ABOUT THIS TASK - In the listing below, find the line containing "blue 1x1 plate [237,208,297,263]" and the line containing "blue 1x3 plate [337,333,451,440]". Repeat exactly those two lines and every line between them, nothing more.
***** GIVEN RECORDS
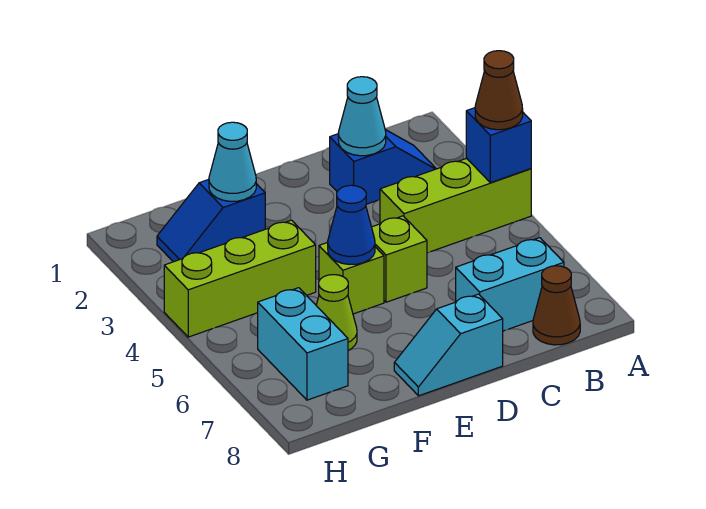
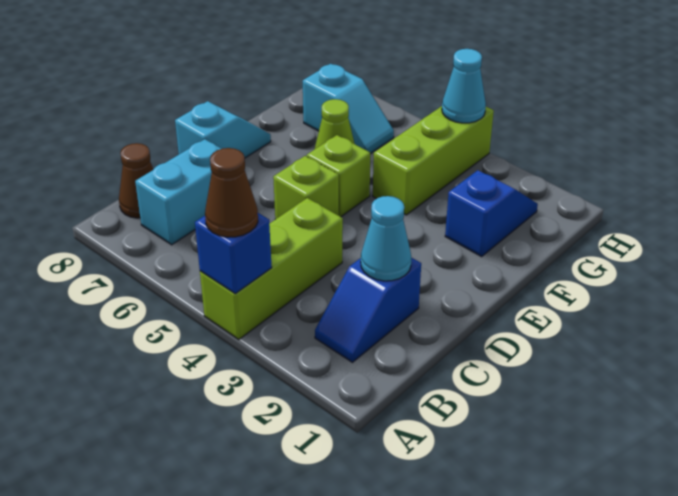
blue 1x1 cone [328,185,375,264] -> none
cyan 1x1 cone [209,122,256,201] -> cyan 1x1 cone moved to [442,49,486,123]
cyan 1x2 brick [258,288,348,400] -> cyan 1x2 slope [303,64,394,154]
**********
***** GIVEN RECORDS
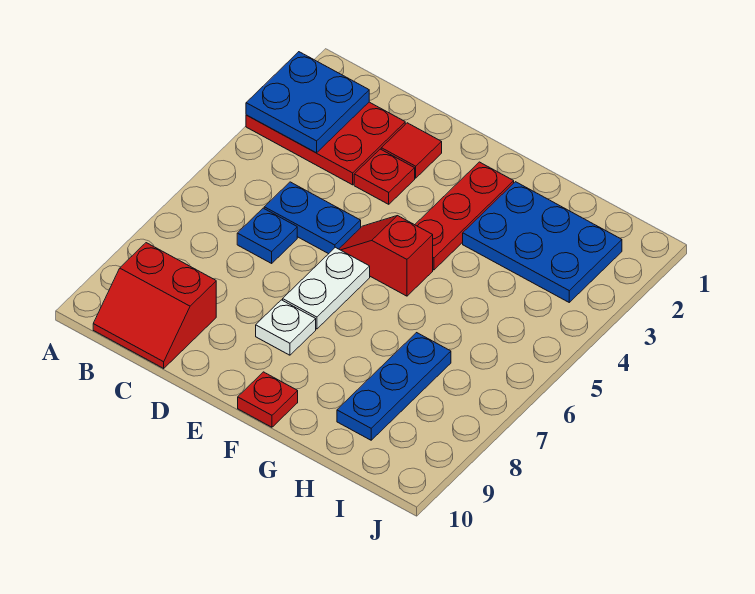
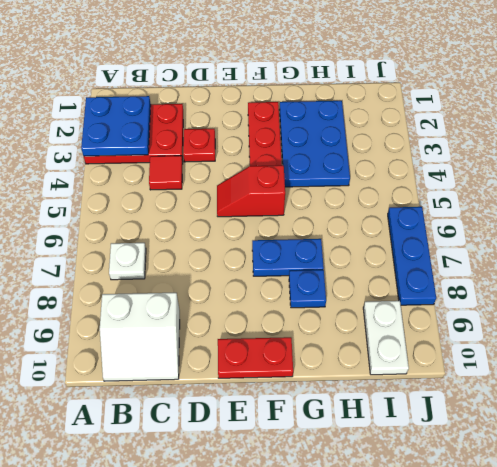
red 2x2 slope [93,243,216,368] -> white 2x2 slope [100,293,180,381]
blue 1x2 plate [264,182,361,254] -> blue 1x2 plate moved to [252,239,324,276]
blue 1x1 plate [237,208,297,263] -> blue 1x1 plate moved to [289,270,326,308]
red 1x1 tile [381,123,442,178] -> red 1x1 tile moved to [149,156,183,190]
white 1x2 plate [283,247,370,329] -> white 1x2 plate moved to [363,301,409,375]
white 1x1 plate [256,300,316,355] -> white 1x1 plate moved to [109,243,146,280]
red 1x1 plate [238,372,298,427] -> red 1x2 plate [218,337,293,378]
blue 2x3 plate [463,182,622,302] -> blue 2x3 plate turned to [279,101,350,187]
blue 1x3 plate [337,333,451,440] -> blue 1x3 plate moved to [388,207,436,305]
**********
OUTPUT OF THE EXERCISE -
blue 1x1 plate [237,208,297,263] -> blue 1x1 plate moved to [289,270,326,308]
red 1x1 tile [381,123,442,178] -> red 1x1 tile moved to [149,156,183,190]
white 1x2 plate [283,247,370,329] -> white 1x2 plate moved to [363,301,409,375]
white 1x1 plate [256,300,316,355] -> white 1x1 plate moved to [109,243,146,280]
red 1x1 plate [238,372,298,427] -> red 1x2 plate [218,337,293,378]
blue 2x3 plate [463,182,622,302] -> blue 2x3 plate turned to [279,101,350,187]
blue 1x3 plate [337,333,451,440] -> blue 1x3 plate moved to [388,207,436,305]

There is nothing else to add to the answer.